DATA EXTRACTS:
=== Section Start ===

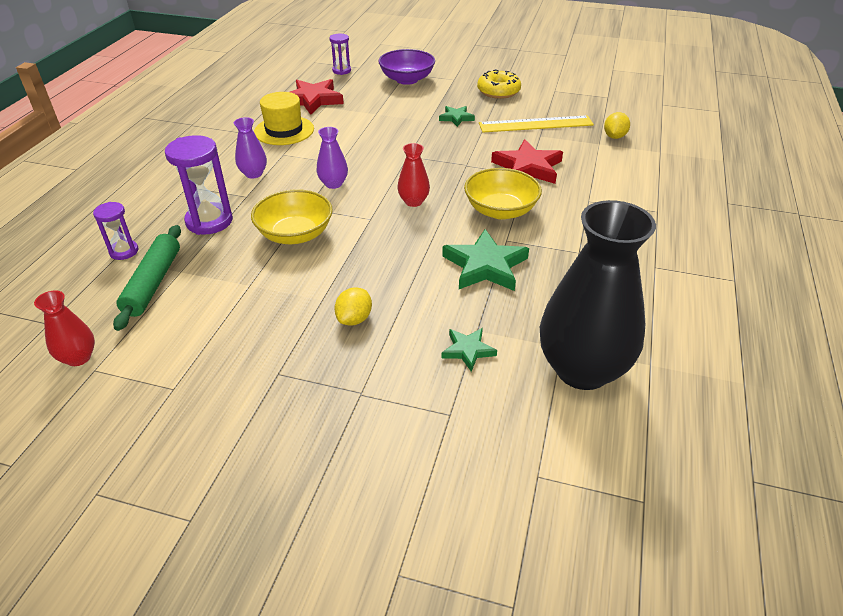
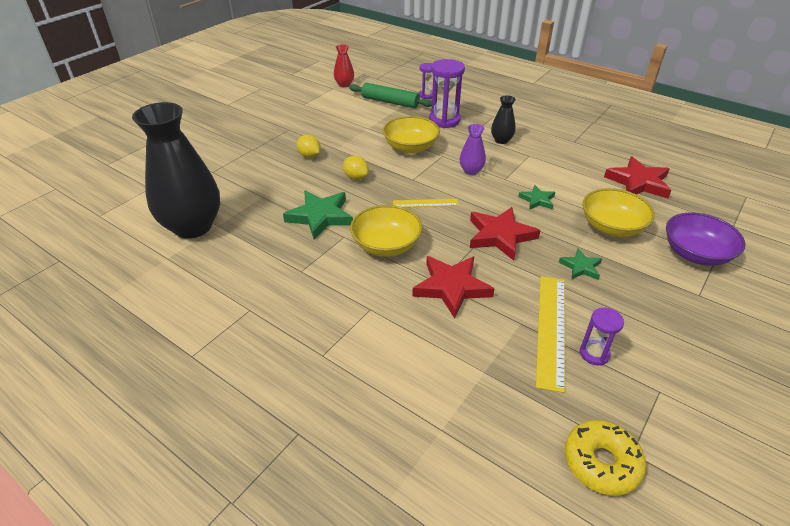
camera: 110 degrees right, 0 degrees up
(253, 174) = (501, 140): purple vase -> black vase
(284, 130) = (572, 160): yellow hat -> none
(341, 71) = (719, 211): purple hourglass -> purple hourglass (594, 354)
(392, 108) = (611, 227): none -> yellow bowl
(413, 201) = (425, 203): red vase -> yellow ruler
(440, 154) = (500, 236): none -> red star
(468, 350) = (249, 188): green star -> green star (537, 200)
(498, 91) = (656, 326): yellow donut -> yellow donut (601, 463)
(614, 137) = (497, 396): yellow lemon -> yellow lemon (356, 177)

=== Section End ===

EXERCISE AIM: Give back exactly the lines running from the line that has "(284, 130) = (572, 160): yellow hat -> none" to the end of the entries above.

EXERCISE RESPONSE:
(284, 130) = (572, 160): yellow hat -> none
(341, 71) = (719, 211): purple hourglass -> purple hourglass (594, 354)
(392, 108) = (611, 227): none -> yellow bowl
(413, 201) = (425, 203): red vase -> yellow ruler
(440, 154) = (500, 236): none -> red star
(468, 350) = (249, 188): green star -> green star (537, 200)
(498, 91) = (656, 326): yellow donut -> yellow donut (601, 463)
(614, 137) = (497, 396): yellow lemon -> yellow lemon (356, 177)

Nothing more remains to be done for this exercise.